━━━━━ INPUT

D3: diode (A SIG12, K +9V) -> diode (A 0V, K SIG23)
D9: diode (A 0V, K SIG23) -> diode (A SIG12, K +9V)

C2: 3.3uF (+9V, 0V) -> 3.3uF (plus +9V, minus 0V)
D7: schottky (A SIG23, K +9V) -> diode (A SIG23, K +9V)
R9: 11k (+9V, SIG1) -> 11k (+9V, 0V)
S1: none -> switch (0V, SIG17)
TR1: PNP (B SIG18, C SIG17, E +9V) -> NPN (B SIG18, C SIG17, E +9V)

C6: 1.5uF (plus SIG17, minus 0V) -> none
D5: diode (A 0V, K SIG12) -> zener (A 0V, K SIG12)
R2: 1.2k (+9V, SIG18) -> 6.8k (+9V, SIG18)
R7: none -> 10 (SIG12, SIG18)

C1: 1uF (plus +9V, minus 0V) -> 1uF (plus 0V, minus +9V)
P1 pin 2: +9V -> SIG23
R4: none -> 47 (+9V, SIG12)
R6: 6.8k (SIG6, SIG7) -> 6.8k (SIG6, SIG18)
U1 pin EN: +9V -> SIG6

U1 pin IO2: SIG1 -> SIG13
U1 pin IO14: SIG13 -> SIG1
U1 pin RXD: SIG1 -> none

━━━━━━━━━━

*TASK STATEMENT*.
Every entry, from first to last, should be written out exactly.

*RESPONSE AREA*.
D3: diode (A SIG12, K +9V) -> diode (A 0V, K SIG23)
D9: diode (A 0V, K SIG23) -> diode (A SIG12, K +9V)

C2: 3.3uF (+9V, 0V) -> 3.3uF (plus +9V, minus 0V)
D7: schottky (A SIG23, K +9V) -> diode (A SIG23, K +9V)
R9: 11k (+9V, SIG1) -> 11k (+9V, 0V)
S1: none -> switch (0V, SIG17)
TR1: PNP (B SIG18, C SIG17, E +9V) -> NPN (B SIG18, C SIG17, E +9V)

C6: 1.5uF (plus SIG17, minus 0V) -> none
D5: diode (A 0V, K SIG12) -> zener (A 0V, K SIG12)
R2: 1.2k (+9V, SIG18) -> 6.8k (+9V, SIG18)
R7: none -> 10 (SIG12, SIG18)

C1: 1uF (plus +9V, minus 0V) -> 1uF (plus 0V, minus +9V)
P1 pin 2: +9V -> SIG23
R4: none -> 47 (+9V, SIG12)
R6: 6.8k (SIG6, SIG7) -> 6.8k (SIG6, SIG18)
U1 pin EN: +9V -> SIG6

U1 pin IO2: SIG1 -> SIG13
U1 pin IO14: SIG13 -> SIG1
U1 pin RXD: SIG1 -> none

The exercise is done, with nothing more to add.